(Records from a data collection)
◇ ◇ ◇ ◇ ◇

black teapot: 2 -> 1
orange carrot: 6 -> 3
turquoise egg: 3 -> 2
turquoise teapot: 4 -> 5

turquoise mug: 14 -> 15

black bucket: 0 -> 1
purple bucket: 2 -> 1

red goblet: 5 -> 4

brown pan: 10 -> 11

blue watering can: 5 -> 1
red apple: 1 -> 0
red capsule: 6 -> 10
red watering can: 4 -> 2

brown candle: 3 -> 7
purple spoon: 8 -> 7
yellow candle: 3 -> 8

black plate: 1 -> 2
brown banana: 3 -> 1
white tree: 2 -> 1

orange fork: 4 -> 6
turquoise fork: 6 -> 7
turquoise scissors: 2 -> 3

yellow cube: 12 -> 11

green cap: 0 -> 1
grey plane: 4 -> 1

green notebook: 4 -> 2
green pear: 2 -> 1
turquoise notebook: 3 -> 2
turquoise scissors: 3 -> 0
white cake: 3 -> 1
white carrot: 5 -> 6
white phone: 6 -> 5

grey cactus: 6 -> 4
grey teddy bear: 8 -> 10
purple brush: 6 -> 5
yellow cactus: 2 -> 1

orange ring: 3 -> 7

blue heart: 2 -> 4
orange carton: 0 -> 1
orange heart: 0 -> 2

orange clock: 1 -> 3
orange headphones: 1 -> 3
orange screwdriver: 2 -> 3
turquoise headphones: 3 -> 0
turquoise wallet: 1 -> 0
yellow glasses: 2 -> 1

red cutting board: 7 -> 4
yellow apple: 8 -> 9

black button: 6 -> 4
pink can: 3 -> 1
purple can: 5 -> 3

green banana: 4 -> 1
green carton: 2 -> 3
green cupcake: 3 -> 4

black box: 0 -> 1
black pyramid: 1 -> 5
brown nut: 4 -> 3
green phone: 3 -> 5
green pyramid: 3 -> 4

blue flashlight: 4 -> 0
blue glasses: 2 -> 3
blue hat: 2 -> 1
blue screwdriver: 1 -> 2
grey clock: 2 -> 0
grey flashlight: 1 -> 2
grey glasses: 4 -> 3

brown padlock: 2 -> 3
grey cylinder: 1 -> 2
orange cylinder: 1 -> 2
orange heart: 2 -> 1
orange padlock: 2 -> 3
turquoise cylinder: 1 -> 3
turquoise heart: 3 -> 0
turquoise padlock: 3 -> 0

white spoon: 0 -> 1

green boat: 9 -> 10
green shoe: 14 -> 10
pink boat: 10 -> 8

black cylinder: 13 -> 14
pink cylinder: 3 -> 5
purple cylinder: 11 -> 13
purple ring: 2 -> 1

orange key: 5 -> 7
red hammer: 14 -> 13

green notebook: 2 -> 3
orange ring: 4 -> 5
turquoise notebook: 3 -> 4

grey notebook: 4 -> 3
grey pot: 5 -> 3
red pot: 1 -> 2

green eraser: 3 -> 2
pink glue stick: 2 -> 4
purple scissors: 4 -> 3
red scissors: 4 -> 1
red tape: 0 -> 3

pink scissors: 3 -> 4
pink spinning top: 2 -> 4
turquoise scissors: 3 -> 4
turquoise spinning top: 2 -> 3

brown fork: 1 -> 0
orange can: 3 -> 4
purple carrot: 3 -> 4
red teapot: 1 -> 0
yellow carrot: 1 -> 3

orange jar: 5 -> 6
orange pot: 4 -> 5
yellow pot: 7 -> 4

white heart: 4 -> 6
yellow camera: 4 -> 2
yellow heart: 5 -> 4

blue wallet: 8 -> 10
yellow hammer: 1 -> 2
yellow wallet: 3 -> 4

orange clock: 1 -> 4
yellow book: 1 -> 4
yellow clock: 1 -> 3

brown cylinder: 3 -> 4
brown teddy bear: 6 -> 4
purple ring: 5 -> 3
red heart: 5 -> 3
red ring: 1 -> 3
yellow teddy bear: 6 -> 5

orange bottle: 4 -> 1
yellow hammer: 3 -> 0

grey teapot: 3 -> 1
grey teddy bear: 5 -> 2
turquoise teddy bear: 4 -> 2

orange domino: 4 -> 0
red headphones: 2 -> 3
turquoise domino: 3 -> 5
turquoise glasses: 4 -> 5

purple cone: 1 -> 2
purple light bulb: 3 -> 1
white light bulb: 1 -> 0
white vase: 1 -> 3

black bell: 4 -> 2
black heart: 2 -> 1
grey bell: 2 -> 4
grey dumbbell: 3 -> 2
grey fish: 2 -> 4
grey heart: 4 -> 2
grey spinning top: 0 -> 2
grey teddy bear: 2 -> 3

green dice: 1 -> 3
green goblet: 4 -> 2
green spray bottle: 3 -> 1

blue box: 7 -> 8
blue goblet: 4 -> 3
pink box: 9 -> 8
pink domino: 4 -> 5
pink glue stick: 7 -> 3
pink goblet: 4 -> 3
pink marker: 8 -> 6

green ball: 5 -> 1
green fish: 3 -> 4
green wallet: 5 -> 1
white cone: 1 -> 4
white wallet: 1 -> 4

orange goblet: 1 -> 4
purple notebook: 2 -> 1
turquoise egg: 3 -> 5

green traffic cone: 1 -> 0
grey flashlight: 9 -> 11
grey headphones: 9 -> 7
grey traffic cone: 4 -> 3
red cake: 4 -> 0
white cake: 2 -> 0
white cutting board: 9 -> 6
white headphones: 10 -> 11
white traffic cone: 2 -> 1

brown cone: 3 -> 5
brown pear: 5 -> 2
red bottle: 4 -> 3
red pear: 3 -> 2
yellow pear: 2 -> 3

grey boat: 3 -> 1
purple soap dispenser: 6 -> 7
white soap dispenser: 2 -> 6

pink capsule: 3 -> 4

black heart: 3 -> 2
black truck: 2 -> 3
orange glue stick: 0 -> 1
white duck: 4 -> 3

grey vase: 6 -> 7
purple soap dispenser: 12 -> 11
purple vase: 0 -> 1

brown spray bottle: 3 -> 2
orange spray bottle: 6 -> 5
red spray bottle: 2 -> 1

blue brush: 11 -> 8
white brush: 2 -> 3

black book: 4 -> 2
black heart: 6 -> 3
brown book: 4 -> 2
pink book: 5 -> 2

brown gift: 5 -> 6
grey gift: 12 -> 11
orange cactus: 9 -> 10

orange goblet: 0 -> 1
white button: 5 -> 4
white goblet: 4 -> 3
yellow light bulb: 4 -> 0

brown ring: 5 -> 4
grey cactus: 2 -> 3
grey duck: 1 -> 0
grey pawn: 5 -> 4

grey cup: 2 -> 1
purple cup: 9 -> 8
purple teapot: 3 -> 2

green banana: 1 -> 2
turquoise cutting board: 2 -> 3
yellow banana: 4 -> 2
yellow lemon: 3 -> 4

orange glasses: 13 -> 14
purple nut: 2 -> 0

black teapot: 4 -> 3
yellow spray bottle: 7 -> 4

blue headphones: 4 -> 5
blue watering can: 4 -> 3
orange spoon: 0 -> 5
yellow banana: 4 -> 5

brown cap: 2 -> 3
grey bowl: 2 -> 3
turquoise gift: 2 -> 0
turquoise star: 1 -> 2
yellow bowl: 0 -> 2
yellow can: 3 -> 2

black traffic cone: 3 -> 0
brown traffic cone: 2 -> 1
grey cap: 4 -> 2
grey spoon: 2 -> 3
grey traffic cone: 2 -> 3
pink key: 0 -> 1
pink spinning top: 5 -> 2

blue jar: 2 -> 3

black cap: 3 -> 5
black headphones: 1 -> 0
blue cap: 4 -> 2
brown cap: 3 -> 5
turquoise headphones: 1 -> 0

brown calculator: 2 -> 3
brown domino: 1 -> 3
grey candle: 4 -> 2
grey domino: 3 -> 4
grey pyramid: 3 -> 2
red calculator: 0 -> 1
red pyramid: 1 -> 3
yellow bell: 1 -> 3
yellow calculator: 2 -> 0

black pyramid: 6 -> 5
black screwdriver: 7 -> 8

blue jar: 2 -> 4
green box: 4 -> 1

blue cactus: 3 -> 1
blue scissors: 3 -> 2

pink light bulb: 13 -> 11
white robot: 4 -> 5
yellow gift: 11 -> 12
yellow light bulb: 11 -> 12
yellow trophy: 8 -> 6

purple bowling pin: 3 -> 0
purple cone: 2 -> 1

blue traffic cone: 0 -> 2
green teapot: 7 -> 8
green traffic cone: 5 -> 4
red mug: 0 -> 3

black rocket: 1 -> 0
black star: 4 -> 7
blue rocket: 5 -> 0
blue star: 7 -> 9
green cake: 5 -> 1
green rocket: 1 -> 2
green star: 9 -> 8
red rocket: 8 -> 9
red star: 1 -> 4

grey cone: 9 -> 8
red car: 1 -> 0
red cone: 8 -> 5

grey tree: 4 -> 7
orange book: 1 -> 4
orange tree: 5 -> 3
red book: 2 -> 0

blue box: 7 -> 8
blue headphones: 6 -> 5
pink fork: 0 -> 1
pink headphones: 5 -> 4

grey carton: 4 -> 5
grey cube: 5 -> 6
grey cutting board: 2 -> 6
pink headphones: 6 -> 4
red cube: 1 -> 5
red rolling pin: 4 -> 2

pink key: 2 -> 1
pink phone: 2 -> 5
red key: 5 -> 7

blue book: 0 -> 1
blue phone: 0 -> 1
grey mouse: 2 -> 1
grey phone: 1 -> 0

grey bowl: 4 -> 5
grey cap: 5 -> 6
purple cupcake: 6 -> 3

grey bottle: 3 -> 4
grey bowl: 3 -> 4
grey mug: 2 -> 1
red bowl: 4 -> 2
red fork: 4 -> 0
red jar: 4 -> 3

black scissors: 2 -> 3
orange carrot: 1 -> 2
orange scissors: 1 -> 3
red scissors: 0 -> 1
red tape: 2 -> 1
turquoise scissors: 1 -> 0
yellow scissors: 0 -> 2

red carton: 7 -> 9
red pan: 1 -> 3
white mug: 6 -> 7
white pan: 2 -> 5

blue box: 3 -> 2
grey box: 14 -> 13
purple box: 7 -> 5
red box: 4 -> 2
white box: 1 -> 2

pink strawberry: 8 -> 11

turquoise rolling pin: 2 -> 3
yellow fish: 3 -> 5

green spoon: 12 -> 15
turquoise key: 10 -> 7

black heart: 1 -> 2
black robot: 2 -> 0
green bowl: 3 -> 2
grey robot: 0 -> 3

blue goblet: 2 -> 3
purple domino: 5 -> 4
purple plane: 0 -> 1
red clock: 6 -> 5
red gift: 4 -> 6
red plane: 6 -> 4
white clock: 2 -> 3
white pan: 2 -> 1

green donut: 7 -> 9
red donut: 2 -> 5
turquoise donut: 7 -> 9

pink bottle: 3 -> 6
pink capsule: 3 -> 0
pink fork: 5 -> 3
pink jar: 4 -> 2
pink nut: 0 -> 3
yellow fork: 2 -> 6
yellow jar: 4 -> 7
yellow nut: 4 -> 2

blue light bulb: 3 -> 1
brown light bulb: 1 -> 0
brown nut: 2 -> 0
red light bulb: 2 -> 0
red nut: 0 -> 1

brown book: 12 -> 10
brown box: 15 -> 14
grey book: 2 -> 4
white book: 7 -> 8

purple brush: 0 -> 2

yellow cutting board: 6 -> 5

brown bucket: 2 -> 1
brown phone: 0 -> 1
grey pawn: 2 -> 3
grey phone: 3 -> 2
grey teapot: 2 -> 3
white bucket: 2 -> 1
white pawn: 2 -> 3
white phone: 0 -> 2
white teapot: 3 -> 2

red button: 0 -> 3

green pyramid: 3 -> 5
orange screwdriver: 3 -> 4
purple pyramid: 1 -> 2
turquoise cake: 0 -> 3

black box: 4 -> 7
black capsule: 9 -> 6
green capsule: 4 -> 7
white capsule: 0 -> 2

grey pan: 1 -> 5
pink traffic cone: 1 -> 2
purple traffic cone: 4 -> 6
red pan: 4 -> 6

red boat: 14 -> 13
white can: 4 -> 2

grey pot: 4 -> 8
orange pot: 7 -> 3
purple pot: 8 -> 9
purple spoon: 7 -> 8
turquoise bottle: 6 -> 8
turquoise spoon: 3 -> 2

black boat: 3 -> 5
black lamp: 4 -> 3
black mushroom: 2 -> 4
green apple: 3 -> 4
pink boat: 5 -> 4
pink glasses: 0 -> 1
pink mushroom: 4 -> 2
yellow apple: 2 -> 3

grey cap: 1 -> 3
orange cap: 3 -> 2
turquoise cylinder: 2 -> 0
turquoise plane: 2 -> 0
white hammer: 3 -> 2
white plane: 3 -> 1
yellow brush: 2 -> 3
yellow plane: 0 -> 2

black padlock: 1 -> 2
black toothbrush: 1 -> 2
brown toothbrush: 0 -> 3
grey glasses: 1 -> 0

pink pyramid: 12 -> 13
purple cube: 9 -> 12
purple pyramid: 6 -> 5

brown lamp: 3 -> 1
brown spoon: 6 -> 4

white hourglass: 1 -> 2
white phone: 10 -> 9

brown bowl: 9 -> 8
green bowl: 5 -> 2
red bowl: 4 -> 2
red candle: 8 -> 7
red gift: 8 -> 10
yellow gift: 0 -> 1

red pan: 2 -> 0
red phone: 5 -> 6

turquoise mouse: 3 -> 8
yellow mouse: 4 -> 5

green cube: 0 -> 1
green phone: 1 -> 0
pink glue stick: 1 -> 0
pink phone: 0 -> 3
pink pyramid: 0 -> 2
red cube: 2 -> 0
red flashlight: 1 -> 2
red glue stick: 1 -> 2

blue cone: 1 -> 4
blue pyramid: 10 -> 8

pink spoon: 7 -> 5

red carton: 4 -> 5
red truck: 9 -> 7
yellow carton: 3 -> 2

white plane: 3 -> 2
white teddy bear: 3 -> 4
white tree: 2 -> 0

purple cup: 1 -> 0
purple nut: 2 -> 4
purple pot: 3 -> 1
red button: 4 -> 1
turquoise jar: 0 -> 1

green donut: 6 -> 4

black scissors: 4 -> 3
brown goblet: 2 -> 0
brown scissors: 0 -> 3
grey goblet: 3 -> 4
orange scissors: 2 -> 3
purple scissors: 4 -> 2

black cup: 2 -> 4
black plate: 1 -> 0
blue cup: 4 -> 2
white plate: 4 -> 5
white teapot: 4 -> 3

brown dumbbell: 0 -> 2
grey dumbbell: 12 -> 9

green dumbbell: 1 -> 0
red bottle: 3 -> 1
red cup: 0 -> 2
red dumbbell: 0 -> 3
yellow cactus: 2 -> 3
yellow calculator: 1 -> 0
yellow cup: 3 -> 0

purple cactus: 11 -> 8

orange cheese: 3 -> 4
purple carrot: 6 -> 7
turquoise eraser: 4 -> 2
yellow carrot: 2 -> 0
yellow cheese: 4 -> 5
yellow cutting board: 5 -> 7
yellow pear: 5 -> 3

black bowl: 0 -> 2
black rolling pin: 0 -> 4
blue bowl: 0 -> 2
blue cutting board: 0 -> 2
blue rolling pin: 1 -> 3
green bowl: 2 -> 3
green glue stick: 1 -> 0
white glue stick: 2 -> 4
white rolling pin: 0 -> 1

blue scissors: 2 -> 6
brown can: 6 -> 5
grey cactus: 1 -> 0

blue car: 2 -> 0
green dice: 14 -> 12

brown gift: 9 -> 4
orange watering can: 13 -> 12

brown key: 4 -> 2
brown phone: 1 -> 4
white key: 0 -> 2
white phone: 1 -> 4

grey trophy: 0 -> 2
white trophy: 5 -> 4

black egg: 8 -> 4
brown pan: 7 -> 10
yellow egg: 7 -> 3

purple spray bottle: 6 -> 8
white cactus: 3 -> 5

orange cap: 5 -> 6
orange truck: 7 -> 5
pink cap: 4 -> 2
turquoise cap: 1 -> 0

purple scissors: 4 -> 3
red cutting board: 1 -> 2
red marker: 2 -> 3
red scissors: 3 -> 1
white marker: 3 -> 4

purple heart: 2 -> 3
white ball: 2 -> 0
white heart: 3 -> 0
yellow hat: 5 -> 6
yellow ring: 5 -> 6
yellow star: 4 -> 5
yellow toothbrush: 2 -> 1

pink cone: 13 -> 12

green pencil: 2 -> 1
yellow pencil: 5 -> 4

◇ ◇ ◇ ◇ ◇

◆ About this task ◆
Please copy the lines in the records above between the one holding "black bell: 4 -> 2" and the one holding "brown cap: 2 -> 3", inclusive, exactly and with no other line.

◆ Response area ◆
black bell: 4 -> 2
black heart: 2 -> 1
grey bell: 2 -> 4
grey dumbbell: 3 -> 2
grey fish: 2 -> 4
grey heart: 4 -> 2
grey spinning top: 0 -> 2
grey teddy bear: 2 -> 3

green dice: 1 -> 3
green goblet: 4 -> 2
green spray bottle: 3 -> 1

blue box: 7 -> 8
blue goblet: 4 -> 3
pink box: 9 -> 8
pink domino: 4 -> 5
pink glue stick: 7 -> 3
pink goblet: 4 -> 3
pink marker: 8 -> 6

green ball: 5 -> 1
green fish: 3 -> 4
green wallet: 5 -> 1
white cone: 1 -> 4
white wallet: 1 -> 4

orange goblet: 1 -> 4
purple notebook: 2 -> 1
turquoise egg: 3 -> 5

green traffic cone: 1 -> 0
grey flashlight: 9 -> 11
grey headphones: 9 -> 7
grey traffic cone: 4 -> 3
red cake: 4 -> 0
white cake: 2 -> 0
white cutting board: 9 -> 6
white headphones: 10 -> 11
white traffic cone: 2 -> 1

brown cone: 3 -> 5
brown pear: 5 -> 2
red bottle: 4 -> 3
red pear: 3 -> 2
yellow pear: 2 -> 3

grey boat: 3 -> 1
purple soap dispenser: 6 -> 7
white soap dispenser: 2 -> 6

pink capsule: 3 -> 4

black heart: 3 -> 2
black truck: 2 -> 3
orange glue stick: 0 -> 1
white duck: 4 -> 3

grey vase: 6 -> 7
purple soap dispenser: 12 -> 11
purple vase: 0 -> 1

brown spray bottle: 3 -> 2
orange spray bottle: 6 -> 5
red spray bottle: 2 -> 1

blue brush: 11 -> 8
white brush: 2 -> 3

black book: 4 -> 2
black heart: 6 -> 3
brown book: 4 -> 2
pink book: 5 -> 2

brown gift: 5 -> 6
grey gift: 12 -> 11
orange cactus: 9 -> 10

orange goblet: 0 -> 1
white button: 5 -> 4
white goblet: 4 -> 3
yellow light bulb: 4 -> 0

brown ring: 5 -> 4
grey cactus: 2 -> 3
grey duck: 1 -> 0
grey pawn: 5 -> 4

grey cup: 2 -> 1
purple cup: 9 -> 8
purple teapot: 3 -> 2

green banana: 1 -> 2
turquoise cutting board: 2 -> 3
yellow banana: 4 -> 2
yellow lemon: 3 -> 4

orange glasses: 13 -> 14
purple nut: 2 -> 0

black teapot: 4 -> 3
yellow spray bottle: 7 -> 4

blue headphones: 4 -> 5
blue watering can: 4 -> 3
orange spoon: 0 -> 5
yellow banana: 4 -> 5

brown cap: 2 -> 3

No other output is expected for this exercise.